- _EXERCISE GOAL_:
Reproduce the whole of the records exactly, and make sure no picture is carried into the result.

- _DATA FOR THIS TASK_:
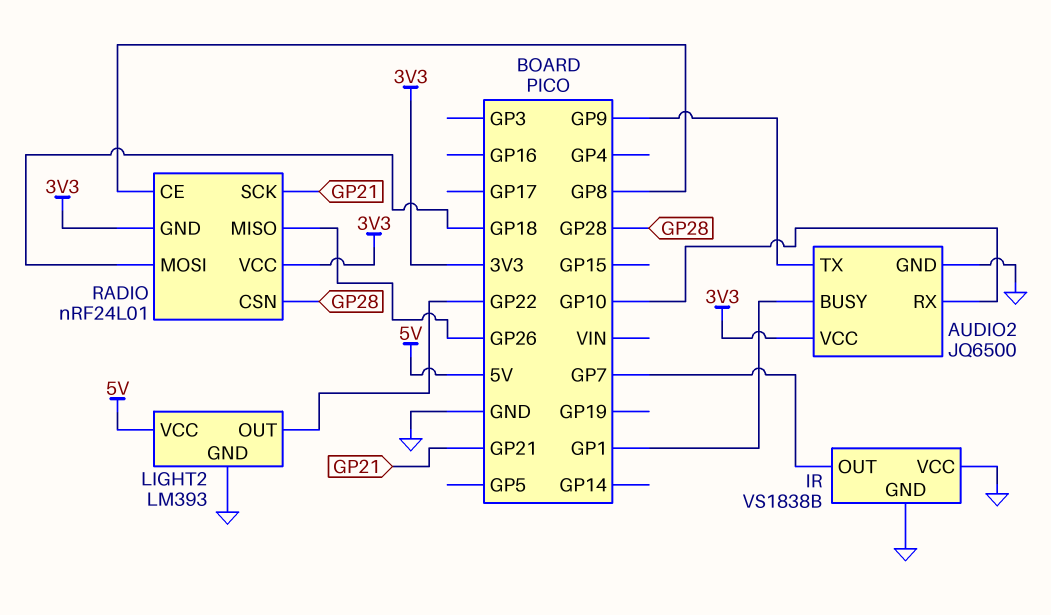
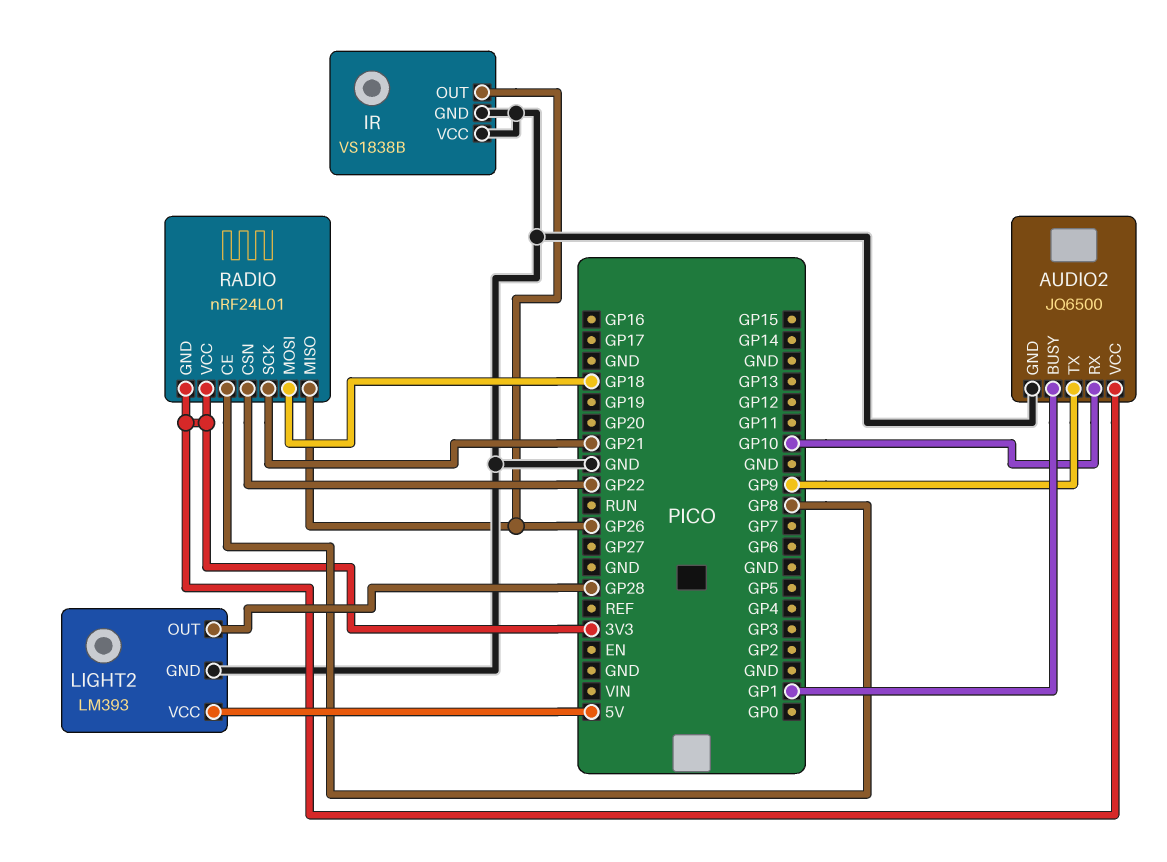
IR pin OUT: GP7 -> GP26
LIGHT2 pin OUT: GP22 -> GP28
RADIO pin CSN: GP28 -> GP22

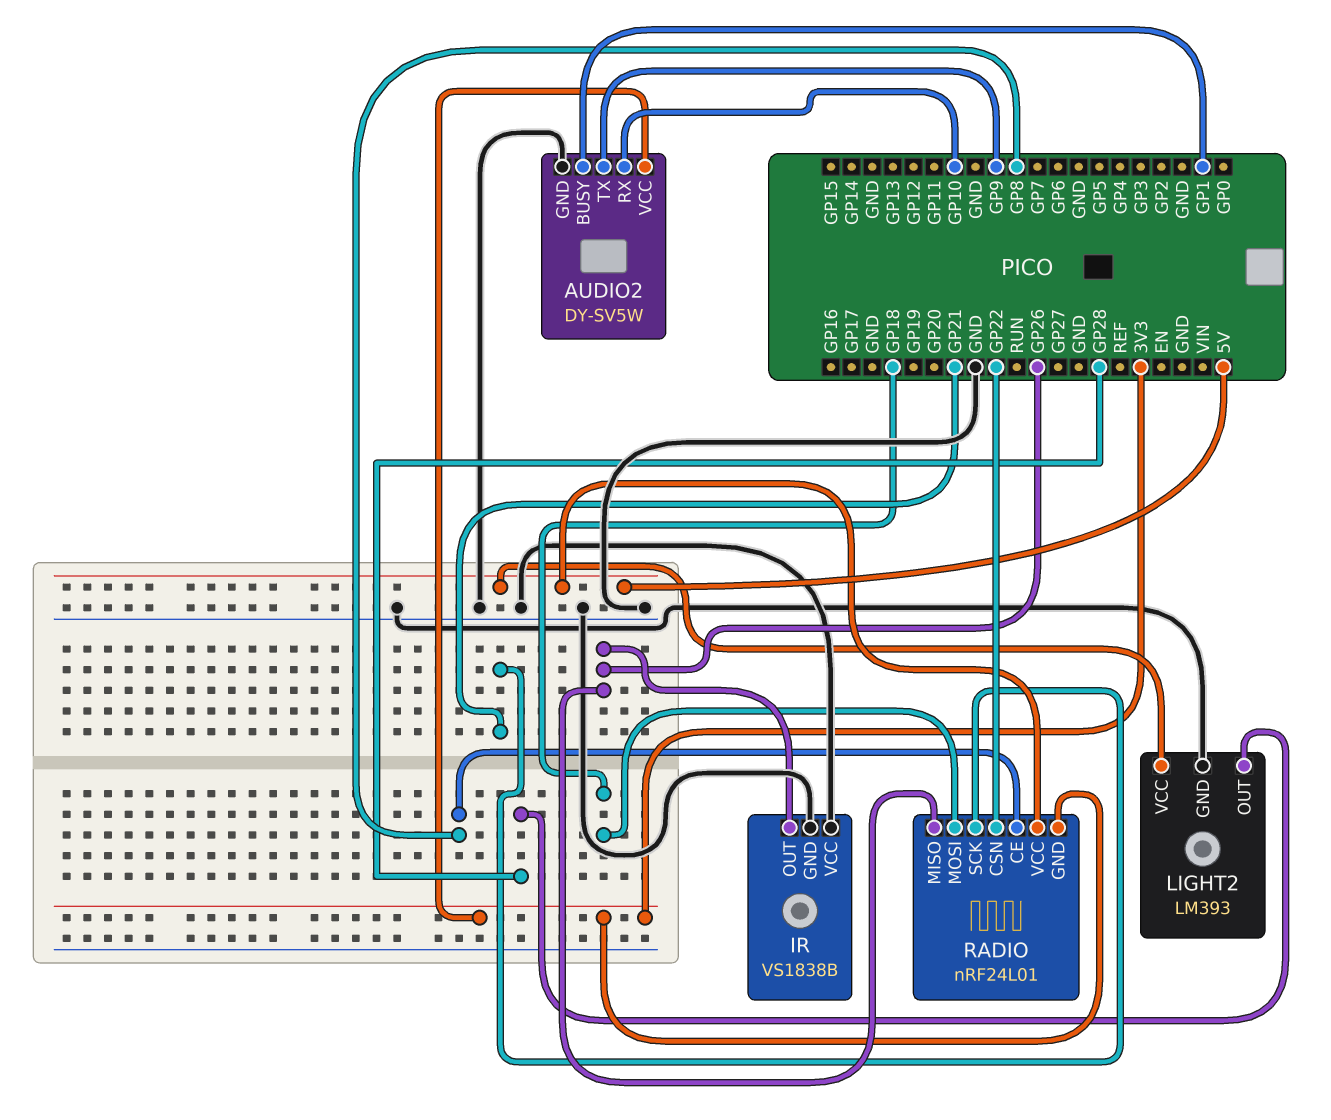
AUDIO2: JQ6500 -> DY-SV5W
RADIO pin VCC: 3V3 -> 5V

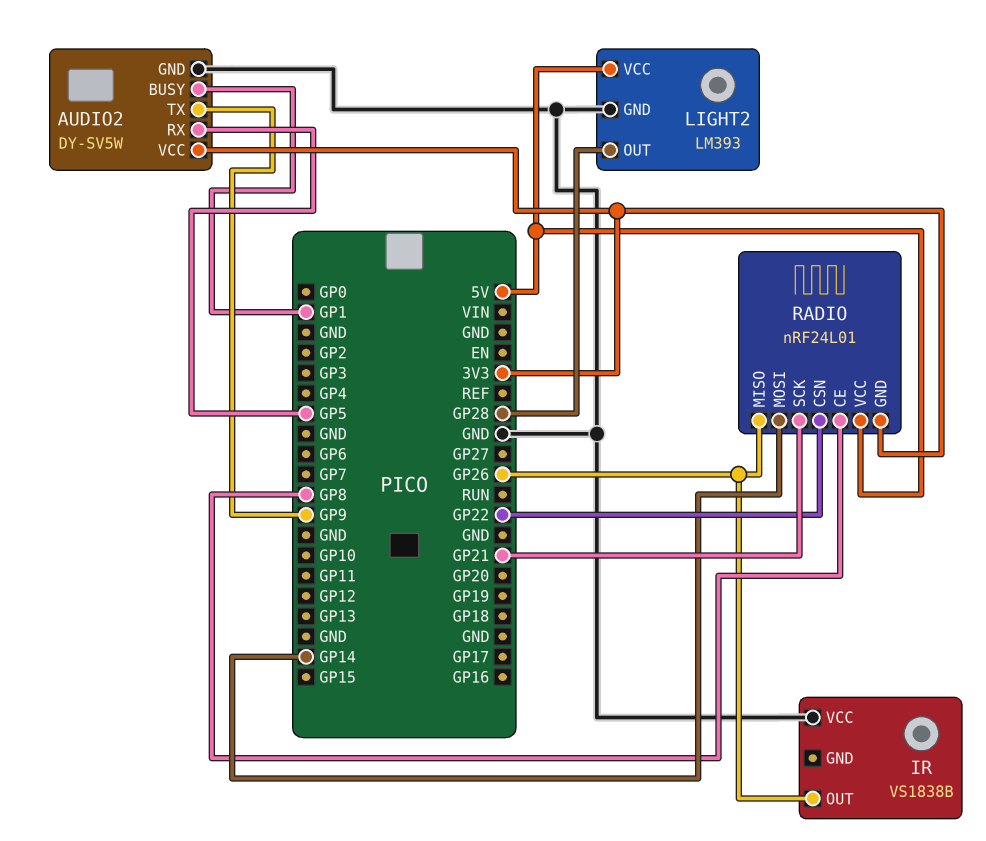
AUDIO2 pin RX: GP10 -> GP5
IR pin GND: GND -> none
RADIO pin MOSI: GP18 -> GP14

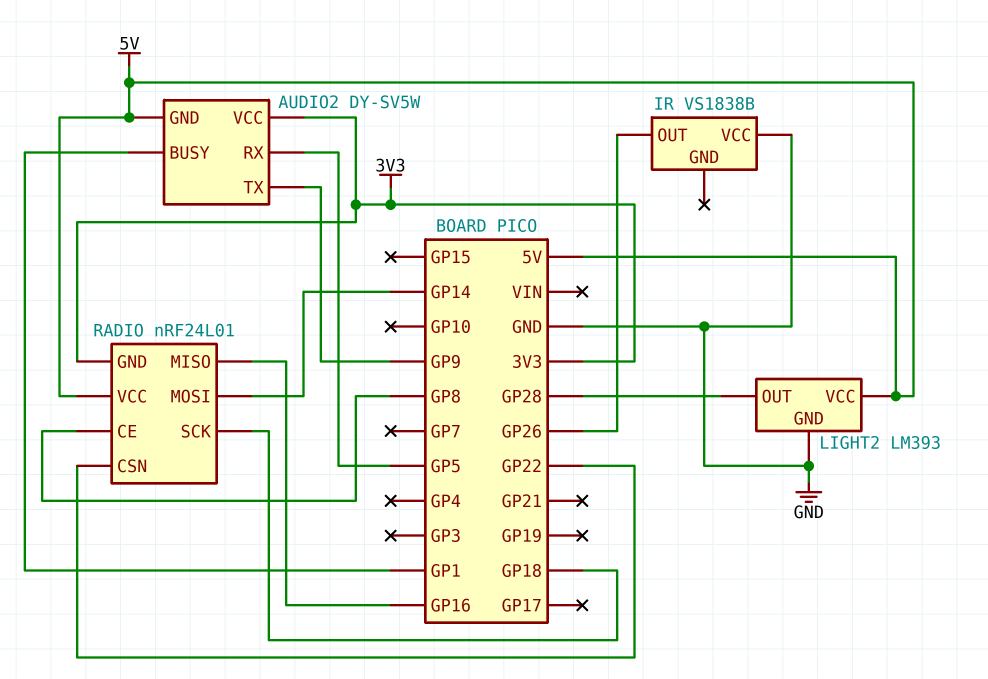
AUDIO2 pin GND: GND -> 5V
RADIO pin MISO: GP26 -> GP16
RADIO pin SCK: GP21 -> GP18

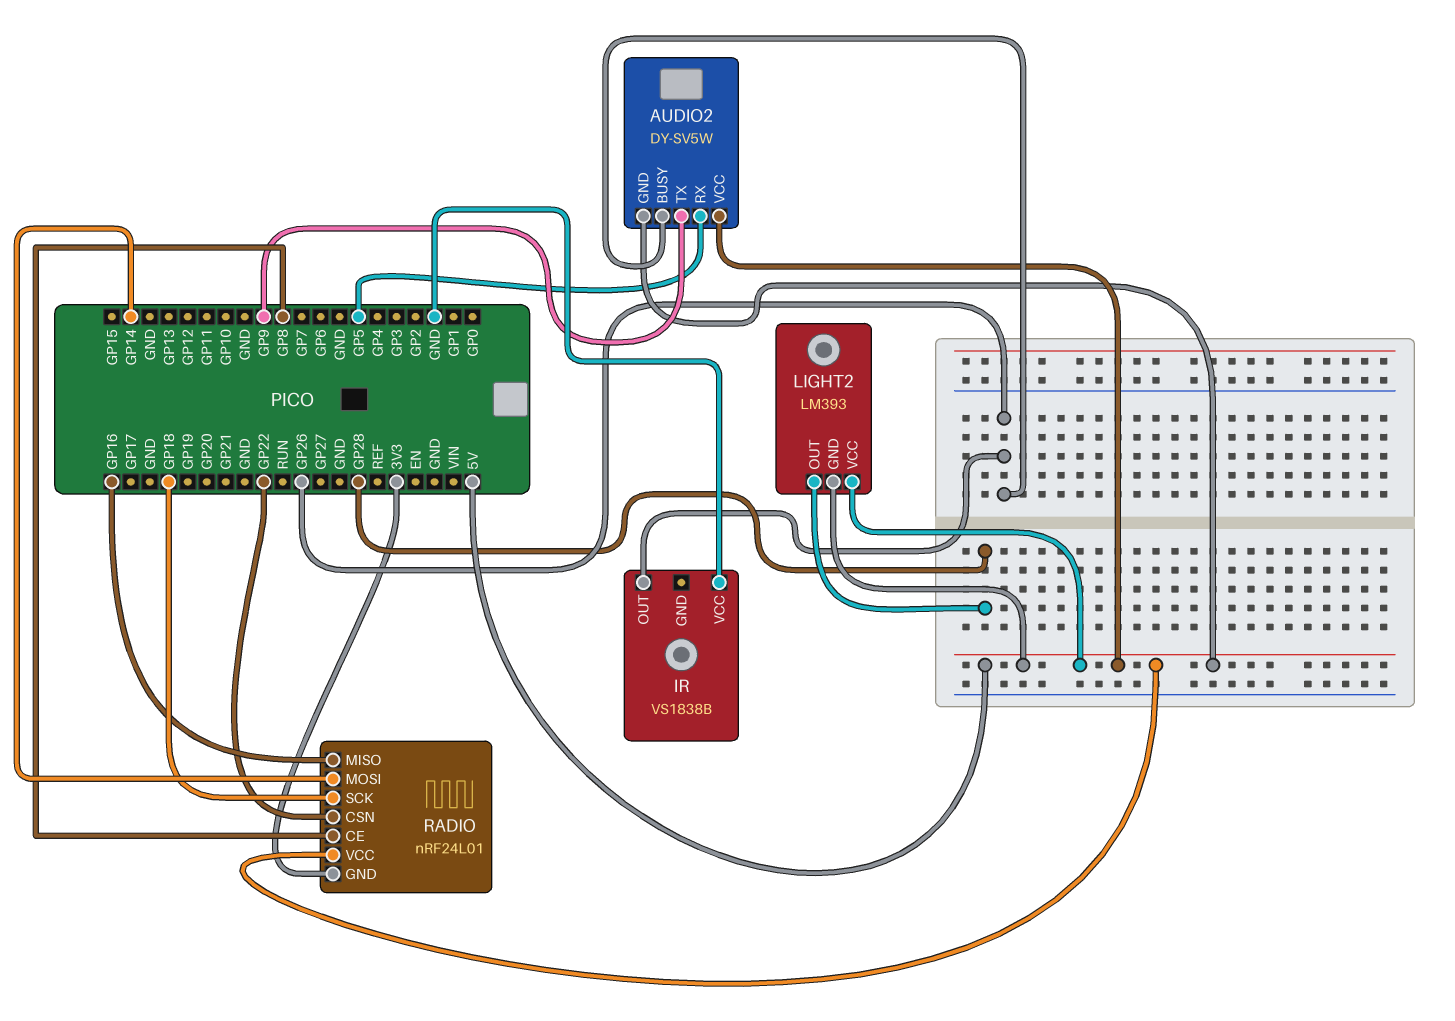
AUDIO2 pin BUSY: GP1 -> GP26
AUDIO2 pin VCC: 3V3 -> 5V
LIGHT2 pin GND: GND -> 5V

- _TASK RESULT_:
IR pin OUT: GP7 -> GP26
LIGHT2 pin OUT: GP22 -> GP28
RADIO pin CSN: GP28 -> GP22

AUDIO2: JQ6500 -> DY-SV5W
RADIO pin VCC: 3V3 -> 5V

AUDIO2 pin RX: GP10 -> GP5
IR pin GND: GND -> none
RADIO pin MOSI: GP18 -> GP14

AUDIO2 pin GND: GND -> 5V
RADIO pin MISO: GP26 -> GP16
RADIO pin SCK: GP21 -> GP18

AUDIO2 pin BUSY: GP1 -> GP26
AUDIO2 pin VCC: 3V3 -> 5V
LIGHT2 pin GND: GND -> 5V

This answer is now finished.